++++ Data to process
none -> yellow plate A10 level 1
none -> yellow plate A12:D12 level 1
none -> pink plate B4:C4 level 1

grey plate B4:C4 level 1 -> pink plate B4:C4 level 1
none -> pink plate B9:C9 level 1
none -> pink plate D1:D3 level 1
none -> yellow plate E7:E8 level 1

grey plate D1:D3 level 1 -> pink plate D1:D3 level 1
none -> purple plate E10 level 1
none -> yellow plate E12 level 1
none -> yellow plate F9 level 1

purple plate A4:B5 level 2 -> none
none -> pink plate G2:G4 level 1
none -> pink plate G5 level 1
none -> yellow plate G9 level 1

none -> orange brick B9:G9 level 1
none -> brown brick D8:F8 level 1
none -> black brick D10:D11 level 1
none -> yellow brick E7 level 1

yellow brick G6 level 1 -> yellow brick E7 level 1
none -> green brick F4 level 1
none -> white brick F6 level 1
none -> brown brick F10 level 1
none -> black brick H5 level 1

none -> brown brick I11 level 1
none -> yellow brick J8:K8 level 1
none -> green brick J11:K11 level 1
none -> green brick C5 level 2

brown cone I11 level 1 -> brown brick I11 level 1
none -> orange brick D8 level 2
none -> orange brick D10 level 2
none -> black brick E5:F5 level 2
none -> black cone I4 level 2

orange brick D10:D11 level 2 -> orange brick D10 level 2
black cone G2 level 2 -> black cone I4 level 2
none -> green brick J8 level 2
++++++++
#### Your objective
Using the entries, return every line where the word "yellow" can be found.

#### Task response
none -> yellow plate A10 level 1
none -> yellow plate A12:D12 level 1
none -> yellow plate E7:E8 level 1
none -> yellow plate E12 level 1
none -> yellow plate F9 level 1
none -> yellow plate G9 level 1
none -> yellow brick E7 level 1
yellow brick G6 level 1 -> yellow brick E7 level 1
none -> yellow brick J8:K8 level 1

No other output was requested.